- _WORK TASK_:
Each line of the material, from the first through the one containing "brown egg [328,439,377,481] -> none", is to be written out exactly.

- _RECORDS FOR THE TASK_:

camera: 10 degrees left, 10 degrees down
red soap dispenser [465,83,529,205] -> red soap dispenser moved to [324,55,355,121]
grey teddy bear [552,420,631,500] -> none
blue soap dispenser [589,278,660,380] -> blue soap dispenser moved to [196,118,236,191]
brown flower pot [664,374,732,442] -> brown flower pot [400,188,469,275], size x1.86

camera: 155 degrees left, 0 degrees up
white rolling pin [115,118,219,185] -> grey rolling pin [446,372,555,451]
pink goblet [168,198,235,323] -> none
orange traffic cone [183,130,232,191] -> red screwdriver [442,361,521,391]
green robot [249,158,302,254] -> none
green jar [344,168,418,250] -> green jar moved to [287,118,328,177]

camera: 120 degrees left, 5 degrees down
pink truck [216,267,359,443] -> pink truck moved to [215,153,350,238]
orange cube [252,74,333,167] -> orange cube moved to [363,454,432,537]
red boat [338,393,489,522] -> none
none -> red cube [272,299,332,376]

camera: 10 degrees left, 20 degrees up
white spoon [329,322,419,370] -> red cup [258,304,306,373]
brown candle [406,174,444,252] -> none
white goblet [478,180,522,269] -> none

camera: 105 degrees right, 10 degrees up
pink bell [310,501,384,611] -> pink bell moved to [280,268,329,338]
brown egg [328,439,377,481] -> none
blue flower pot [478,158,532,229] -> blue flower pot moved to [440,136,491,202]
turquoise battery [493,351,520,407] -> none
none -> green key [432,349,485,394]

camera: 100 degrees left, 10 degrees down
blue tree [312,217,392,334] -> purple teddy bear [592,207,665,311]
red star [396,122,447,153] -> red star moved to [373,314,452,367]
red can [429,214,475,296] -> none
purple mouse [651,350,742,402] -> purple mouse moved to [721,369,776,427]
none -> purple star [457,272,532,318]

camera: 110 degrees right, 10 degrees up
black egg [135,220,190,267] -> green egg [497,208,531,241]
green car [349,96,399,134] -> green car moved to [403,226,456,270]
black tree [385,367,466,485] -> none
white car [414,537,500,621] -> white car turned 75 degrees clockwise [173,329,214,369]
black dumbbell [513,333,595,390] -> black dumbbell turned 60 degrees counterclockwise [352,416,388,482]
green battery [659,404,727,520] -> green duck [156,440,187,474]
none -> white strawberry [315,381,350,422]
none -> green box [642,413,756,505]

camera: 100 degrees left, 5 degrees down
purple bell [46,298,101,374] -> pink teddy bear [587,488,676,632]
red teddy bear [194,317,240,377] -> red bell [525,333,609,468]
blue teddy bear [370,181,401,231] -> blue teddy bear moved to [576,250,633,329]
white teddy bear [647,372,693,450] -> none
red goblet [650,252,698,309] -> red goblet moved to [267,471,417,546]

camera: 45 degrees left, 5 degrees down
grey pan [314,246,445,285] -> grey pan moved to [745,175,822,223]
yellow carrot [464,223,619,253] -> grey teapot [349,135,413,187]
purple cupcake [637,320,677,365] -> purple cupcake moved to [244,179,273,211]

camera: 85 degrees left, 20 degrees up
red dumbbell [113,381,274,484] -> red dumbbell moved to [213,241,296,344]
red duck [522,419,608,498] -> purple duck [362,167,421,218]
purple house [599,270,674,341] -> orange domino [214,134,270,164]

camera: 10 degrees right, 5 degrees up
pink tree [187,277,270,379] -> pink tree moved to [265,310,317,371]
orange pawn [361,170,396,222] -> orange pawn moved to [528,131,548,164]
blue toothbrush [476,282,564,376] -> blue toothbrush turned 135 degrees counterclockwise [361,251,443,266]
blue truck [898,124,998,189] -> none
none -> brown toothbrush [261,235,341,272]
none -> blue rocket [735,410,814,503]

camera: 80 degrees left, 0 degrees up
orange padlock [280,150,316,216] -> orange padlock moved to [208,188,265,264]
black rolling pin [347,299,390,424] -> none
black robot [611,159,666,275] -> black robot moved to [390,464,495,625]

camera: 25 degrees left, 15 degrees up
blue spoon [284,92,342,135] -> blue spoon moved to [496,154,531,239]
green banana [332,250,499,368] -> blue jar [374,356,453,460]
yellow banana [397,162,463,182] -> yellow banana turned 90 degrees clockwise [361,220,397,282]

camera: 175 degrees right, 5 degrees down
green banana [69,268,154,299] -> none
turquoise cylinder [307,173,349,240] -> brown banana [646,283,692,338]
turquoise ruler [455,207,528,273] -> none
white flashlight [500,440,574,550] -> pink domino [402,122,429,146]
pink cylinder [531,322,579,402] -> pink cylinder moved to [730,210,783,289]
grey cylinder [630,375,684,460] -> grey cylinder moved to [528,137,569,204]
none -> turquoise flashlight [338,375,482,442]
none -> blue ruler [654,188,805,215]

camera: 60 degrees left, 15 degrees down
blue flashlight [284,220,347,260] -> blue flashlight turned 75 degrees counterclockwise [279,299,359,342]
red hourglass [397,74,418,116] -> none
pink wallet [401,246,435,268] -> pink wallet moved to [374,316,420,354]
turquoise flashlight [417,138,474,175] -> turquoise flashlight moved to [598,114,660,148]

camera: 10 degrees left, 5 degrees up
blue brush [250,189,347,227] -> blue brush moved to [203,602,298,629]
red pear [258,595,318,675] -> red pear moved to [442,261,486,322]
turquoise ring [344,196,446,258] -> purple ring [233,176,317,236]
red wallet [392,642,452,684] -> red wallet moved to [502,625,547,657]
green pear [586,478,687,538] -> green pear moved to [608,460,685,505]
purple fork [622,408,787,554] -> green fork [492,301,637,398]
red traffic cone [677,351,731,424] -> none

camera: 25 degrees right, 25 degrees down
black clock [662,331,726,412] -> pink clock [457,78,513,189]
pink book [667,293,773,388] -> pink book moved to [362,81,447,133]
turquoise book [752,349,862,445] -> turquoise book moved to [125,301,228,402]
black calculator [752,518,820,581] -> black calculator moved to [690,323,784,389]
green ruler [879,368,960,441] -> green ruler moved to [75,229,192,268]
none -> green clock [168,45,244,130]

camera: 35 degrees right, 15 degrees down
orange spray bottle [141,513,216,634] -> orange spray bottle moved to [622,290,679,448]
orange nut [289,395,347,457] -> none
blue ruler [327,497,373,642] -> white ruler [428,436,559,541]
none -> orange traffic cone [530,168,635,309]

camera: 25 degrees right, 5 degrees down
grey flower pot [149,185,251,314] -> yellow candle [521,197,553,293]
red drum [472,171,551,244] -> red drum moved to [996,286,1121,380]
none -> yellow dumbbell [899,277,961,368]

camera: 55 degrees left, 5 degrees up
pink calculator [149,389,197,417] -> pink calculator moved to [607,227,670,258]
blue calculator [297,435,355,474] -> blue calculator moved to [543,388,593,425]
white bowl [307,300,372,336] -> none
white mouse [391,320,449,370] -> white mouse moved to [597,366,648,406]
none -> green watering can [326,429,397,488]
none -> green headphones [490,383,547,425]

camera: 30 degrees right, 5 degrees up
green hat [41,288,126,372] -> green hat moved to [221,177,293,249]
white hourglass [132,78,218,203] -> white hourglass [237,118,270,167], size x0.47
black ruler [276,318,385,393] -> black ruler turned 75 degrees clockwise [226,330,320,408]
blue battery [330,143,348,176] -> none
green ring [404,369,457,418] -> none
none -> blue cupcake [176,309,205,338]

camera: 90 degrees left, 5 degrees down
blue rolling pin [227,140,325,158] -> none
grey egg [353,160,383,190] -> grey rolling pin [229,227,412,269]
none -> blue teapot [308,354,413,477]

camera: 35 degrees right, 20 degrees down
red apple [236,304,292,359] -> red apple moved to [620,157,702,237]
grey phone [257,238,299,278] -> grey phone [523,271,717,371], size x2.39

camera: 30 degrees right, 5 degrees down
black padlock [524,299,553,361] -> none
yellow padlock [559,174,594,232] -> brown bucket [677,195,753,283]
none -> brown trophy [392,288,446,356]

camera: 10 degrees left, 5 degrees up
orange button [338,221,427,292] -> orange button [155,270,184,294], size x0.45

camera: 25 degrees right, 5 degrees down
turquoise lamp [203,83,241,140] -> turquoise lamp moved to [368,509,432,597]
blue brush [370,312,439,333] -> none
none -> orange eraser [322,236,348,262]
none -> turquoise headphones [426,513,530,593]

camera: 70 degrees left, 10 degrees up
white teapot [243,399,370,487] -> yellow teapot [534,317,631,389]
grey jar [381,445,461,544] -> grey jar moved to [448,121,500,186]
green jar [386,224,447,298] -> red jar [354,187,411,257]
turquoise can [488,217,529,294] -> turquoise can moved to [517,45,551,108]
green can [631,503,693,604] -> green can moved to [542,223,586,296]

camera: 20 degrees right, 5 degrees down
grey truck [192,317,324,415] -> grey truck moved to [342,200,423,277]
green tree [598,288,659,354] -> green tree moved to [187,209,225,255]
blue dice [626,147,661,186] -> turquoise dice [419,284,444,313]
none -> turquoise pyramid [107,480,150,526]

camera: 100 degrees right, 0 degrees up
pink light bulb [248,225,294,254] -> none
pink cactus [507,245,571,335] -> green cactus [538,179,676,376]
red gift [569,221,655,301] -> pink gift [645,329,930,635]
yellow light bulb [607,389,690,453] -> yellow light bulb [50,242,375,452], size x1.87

- _SOLUTION_:
camera: 10 degrees left, 10 degrees down
red soap dispenser [465,83,529,205] -> red soap dispenser moved to [324,55,355,121]
grey teddy bear [552,420,631,500] -> none
blue soap dispenser [589,278,660,380] -> blue soap dispenser moved to [196,118,236,191]
brown flower pot [664,374,732,442] -> brown flower pot [400,188,469,275], size x1.86

camera: 155 degrees left, 0 degrees up
white rolling pin [115,118,219,185] -> grey rolling pin [446,372,555,451]
pink goblet [168,198,235,323] -> none
orange traffic cone [183,130,232,191] -> red screwdriver [442,361,521,391]
green robot [249,158,302,254] -> none
green jar [344,168,418,250] -> green jar moved to [287,118,328,177]

camera: 120 degrees left, 5 degrees down
pink truck [216,267,359,443] -> pink truck moved to [215,153,350,238]
orange cube [252,74,333,167] -> orange cube moved to [363,454,432,537]
red boat [338,393,489,522] -> none
none -> red cube [272,299,332,376]

camera: 10 degrees left, 20 degrees up
white spoon [329,322,419,370] -> red cup [258,304,306,373]
brown candle [406,174,444,252] -> none
white goblet [478,180,522,269] -> none

camera: 105 degrees right, 10 degrees up
pink bell [310,501,384,611] -> pink bell moved to [280,268,329,338]
brown egg [328,439,377,481] -> none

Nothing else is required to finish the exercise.